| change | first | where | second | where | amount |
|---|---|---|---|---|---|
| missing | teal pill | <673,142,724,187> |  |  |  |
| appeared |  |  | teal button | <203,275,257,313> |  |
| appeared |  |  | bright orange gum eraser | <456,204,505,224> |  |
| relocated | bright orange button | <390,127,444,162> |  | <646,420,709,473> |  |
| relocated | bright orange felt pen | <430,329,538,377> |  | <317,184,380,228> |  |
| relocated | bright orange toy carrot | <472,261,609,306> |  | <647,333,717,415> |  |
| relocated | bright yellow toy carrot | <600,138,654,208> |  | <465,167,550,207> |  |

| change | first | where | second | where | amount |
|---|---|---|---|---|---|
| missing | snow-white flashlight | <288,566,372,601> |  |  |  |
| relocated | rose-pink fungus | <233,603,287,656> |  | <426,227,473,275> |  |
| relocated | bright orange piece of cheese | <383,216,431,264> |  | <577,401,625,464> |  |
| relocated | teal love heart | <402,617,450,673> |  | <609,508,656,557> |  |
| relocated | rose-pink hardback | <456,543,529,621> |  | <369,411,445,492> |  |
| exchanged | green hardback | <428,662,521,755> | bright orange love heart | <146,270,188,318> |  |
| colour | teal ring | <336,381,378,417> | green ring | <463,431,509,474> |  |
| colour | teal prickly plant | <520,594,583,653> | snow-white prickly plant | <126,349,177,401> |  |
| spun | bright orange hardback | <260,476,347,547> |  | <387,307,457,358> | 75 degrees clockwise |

━━━━━━━━━━━━━━━━━━━━

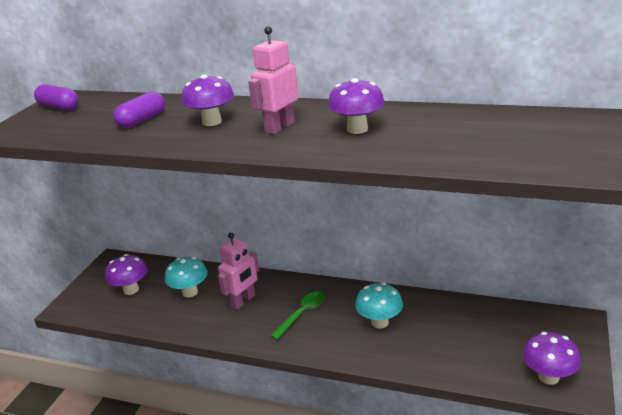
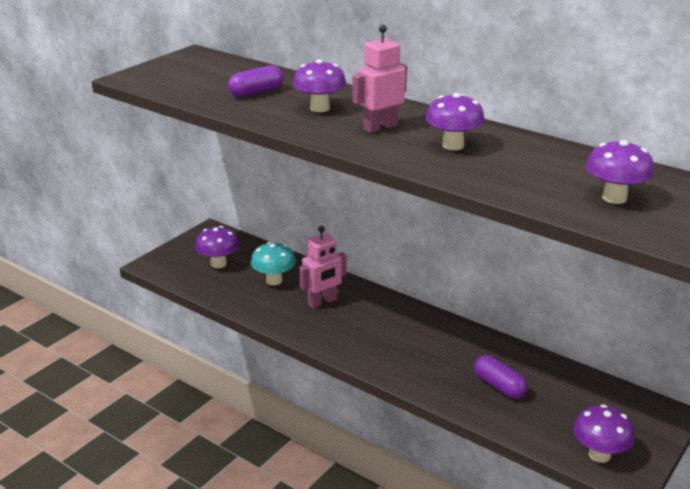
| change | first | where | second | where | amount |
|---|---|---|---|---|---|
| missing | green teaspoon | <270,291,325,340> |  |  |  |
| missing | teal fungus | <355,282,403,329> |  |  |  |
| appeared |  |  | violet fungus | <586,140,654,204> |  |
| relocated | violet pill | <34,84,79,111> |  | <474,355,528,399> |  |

━━━━━━━━━━━━━━━━━━━━

- **Description of the task**
I need every line of the material that includes "button", so please copy them out.

- **Result for this exercise**
| appeared |  |  | teal button | <203,275,257,313> |  |
| relocated | bright orange button | <390,127,444,162> |  | <646,420,709,473> |  |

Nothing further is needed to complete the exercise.